(Structured diff data)
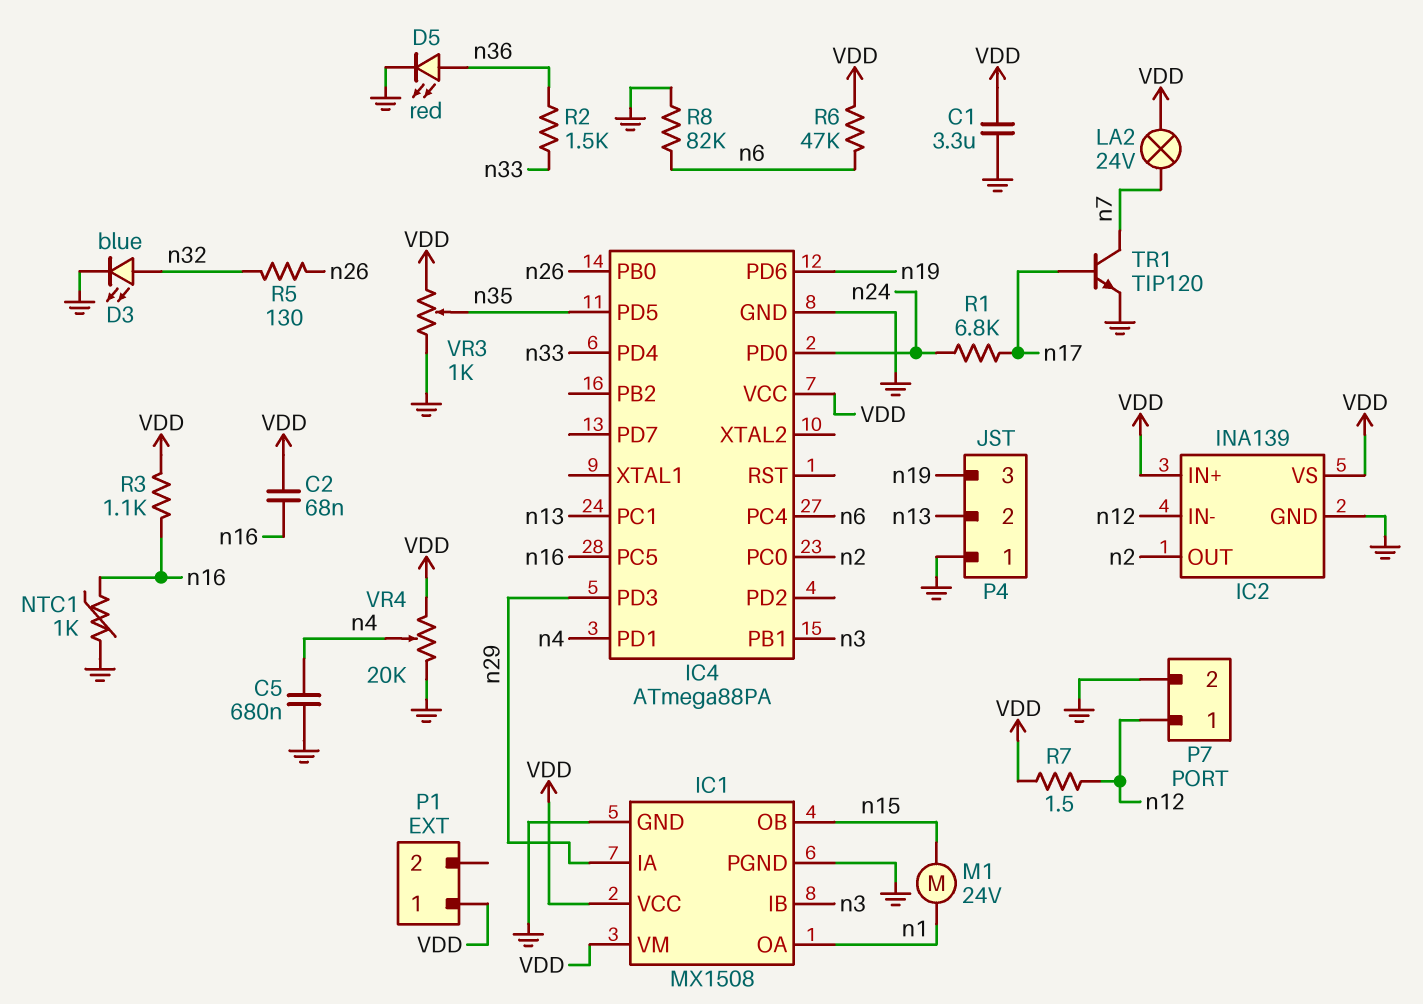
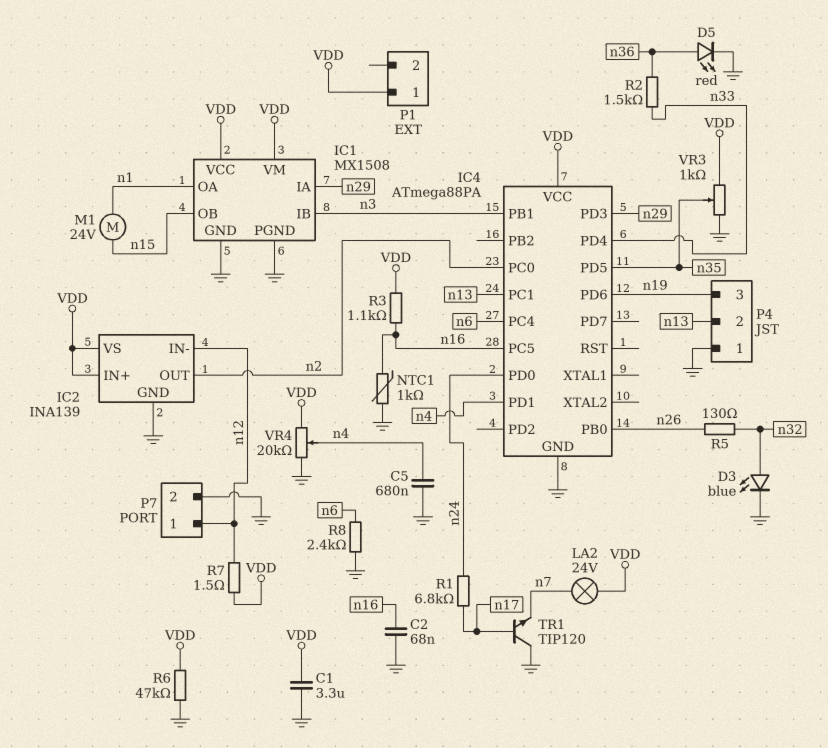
C2: 68nF (VDD, n16) -> 68nF (GND, n16)
R6: 47k (VDD, n6) -> 47k (GND, VDD)
R8: 82k (GND, n6) -> 2.4k (GND, n6)
TR1: NPN TIP120 (B n17, C n7, E GND) -> NPN TIP120 (B n17, C GND, E n7)

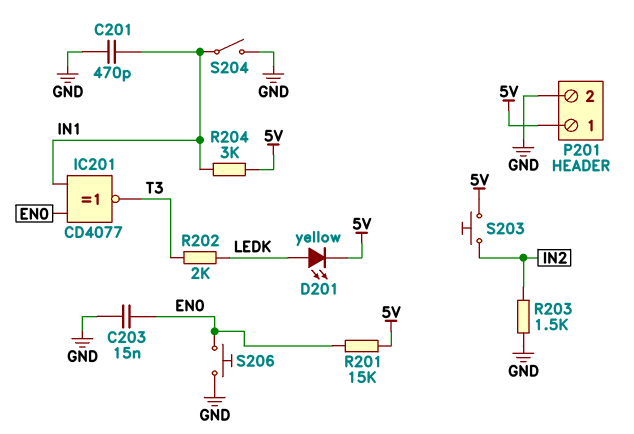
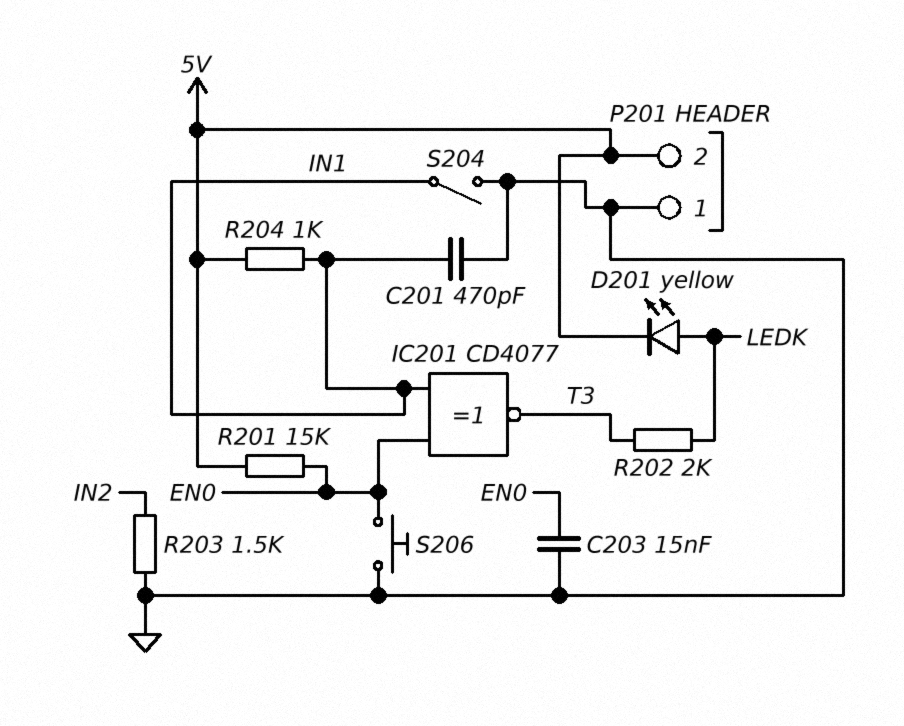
P201 pin 1: 5V -> GND
P201 pin 2: GND -> 5V
R204: 3k (5V, IN1) -> 1k (5V, IN1)
S203: button (5V, IN2) -> none

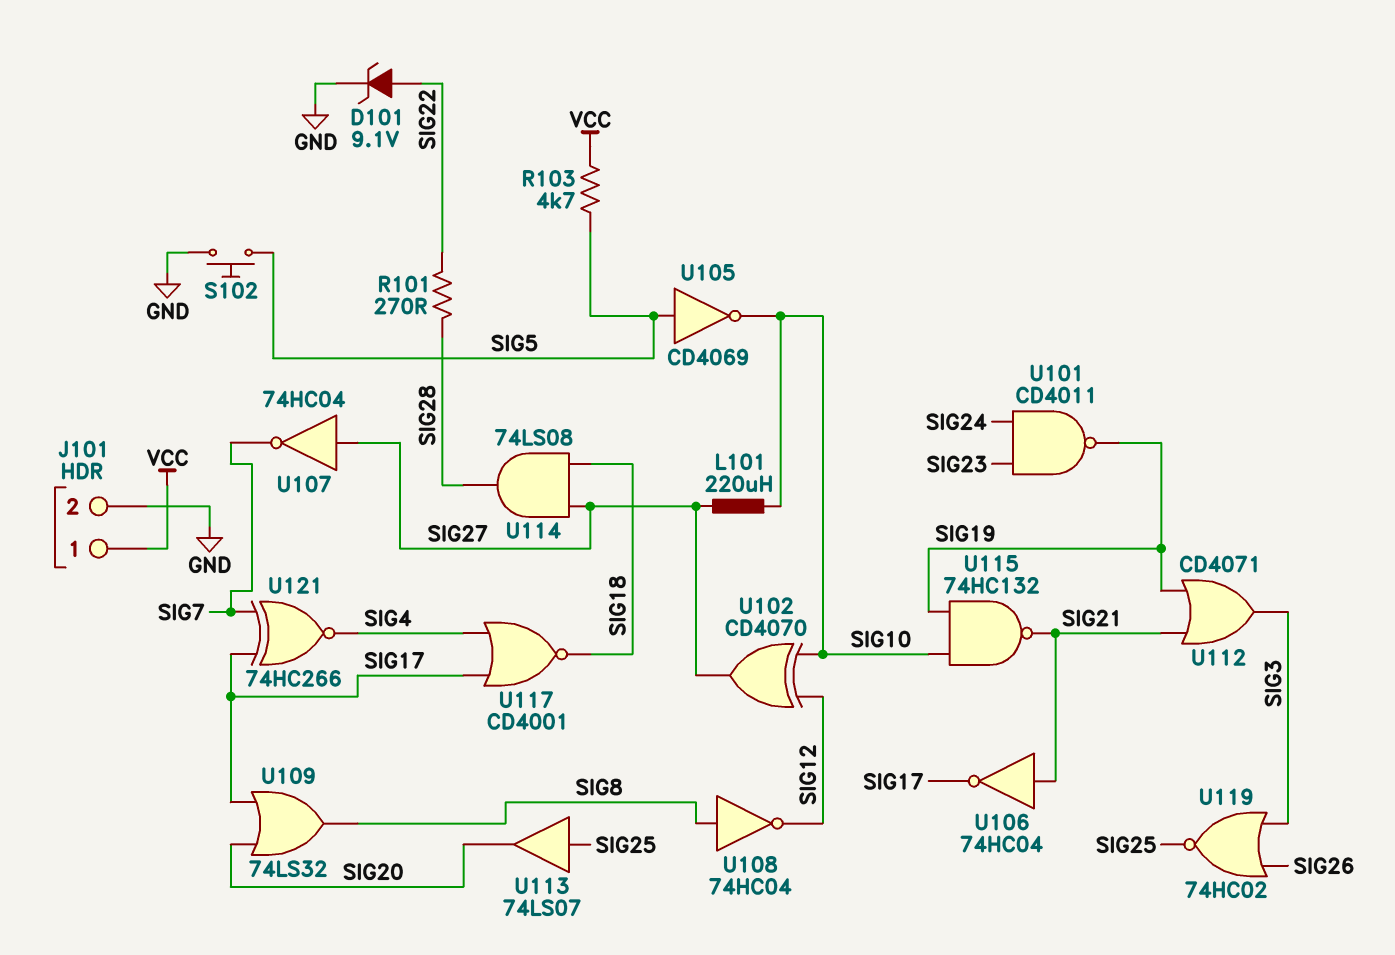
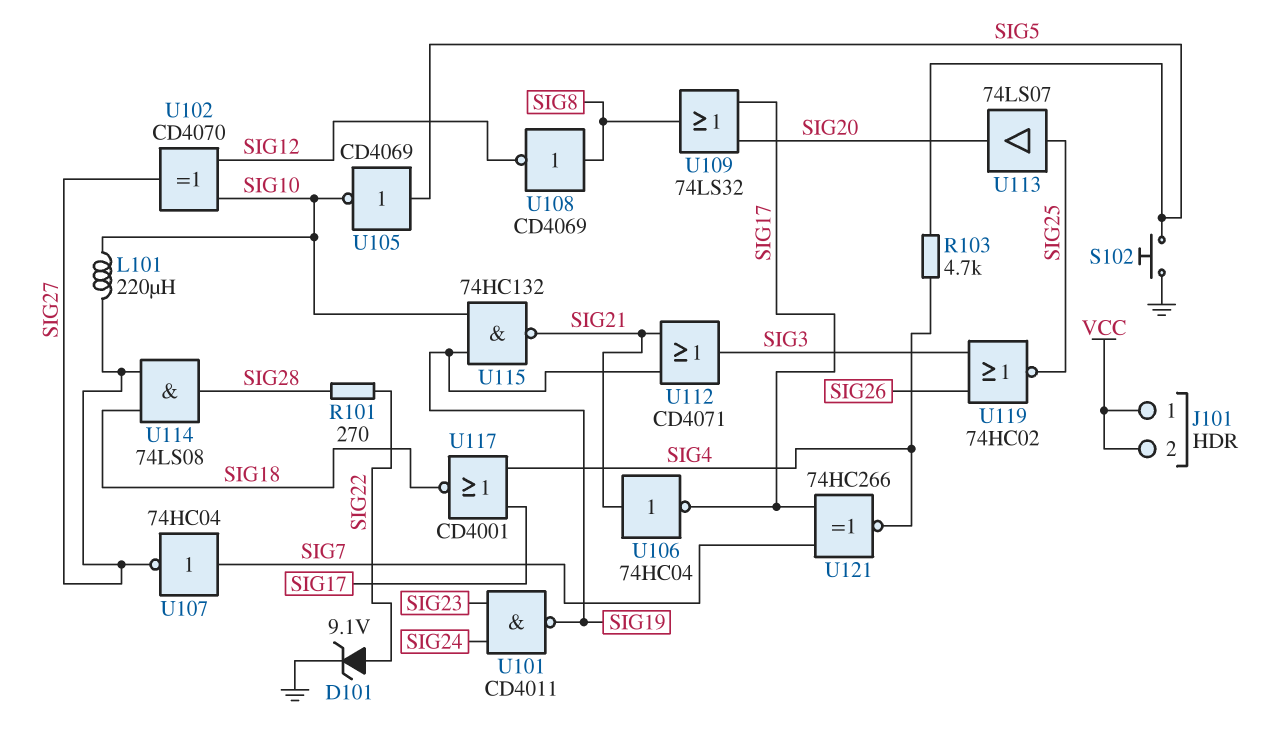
J101 pin 2: GND -> VCC
R103: 4.7k (SIG5, VCC) -> 4.7k (SIG4, SIG5)
U107: NOT 74HC04 (in SIG27, out SIG7) -> NOT 74HC04 (in SIG7, out SIG27)
U108: NOT 74HC04 (in SIG8, out SIG12) -> NOT CD4069 (in SIG8, out SIG12)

▶ Work to complete
All the lines above need to be repeated exactly, with no pictures carried over.

▶ Output of the task
C2: 68nF (VDD, n16) -> 68nF (GND, n16)
R6: 47k (VDD, n6) -> 47k (GND, VDD)
R8: 82k (GND, n6) -> 2.4k (GND, n6)
TR1: NPN TIP120 (B n17, C n7, E GND) -> NPN TIP120 (B n17, C GND, E n7)

P201 pin 1: 5V -> GND
P201 pin 2: GND -> 5V
R204: 3k (5V, IN1) -> 1k (5V, IN1)
S203: button (5V, IN2) -> none

J101 pin 2: GND -> VCC
R103: 4.7k (SIG5, VCC) -> 4.7k (SIG4, SIG5)
U107: NOT 74HC04 (in SIG27, out SIG7) -> NOT 74HC04 (in SIG7, out SIG27)
U108: NOT 74HC04 (in SIG8, out SIG12) -> NOT CD4069 (in SIG8, out SIG12)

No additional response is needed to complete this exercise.